WHAT IS NEEDED ->
Set down, exactly, every line from the top of the listing through the one holding "R207: none -> 2k (EN_N, LAMP)".
________
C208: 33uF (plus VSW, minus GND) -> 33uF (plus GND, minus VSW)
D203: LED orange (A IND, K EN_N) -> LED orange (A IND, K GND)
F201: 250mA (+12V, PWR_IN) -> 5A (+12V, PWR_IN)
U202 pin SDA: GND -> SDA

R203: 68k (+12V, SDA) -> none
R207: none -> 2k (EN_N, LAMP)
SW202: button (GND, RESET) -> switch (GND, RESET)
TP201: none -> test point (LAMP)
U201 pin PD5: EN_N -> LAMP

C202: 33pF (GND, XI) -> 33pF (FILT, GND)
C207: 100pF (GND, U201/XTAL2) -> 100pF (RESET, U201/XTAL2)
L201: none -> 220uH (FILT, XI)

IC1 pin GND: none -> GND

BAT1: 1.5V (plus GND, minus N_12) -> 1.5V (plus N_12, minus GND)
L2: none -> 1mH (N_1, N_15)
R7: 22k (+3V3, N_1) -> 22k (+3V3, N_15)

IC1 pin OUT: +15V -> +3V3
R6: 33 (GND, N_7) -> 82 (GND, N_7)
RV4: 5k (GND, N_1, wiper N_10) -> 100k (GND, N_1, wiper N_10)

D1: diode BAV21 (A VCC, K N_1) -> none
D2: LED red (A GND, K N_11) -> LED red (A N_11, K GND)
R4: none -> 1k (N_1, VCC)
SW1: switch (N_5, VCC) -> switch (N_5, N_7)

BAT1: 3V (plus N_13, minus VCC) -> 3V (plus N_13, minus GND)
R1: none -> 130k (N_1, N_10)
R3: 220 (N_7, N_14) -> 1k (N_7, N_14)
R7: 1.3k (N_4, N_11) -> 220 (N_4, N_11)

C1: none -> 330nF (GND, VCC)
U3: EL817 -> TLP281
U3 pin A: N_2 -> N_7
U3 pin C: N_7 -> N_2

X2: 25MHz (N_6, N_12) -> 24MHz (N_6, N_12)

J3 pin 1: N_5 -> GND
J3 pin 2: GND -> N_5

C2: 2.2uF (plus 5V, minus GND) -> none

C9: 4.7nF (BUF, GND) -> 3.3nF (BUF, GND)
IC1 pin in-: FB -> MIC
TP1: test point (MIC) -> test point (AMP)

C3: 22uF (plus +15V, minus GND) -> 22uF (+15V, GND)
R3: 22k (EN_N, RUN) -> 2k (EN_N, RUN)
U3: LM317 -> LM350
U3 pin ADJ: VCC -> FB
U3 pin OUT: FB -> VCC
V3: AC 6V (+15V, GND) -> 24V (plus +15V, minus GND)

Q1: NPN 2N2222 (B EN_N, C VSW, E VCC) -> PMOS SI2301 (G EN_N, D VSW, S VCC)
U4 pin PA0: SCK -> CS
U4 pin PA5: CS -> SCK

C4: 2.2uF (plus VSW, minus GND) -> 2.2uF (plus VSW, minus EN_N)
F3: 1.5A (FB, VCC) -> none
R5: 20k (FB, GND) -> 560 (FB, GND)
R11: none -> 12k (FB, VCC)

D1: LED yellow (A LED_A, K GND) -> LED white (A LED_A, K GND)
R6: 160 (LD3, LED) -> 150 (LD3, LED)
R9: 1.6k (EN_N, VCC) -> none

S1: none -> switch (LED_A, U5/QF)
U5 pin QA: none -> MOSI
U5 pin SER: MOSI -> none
________
SOLUTION TO THIS EXERCISE ->
C208: 33uF (plus VSW, minus GND) -> 33uF (plus GND, minus VSW)
D203: LED orange (A IND, K EN_N) -> LED orange (A IND, K GND)
F201: 250mA (+12V, PWR_IN) -> 5A (+12V, PWR_IN)
U202 pin SDA: GND -> SDA

R203: 68k (+12V, SDA) -> none
R207: none -> 2k (EN_N, LAMP)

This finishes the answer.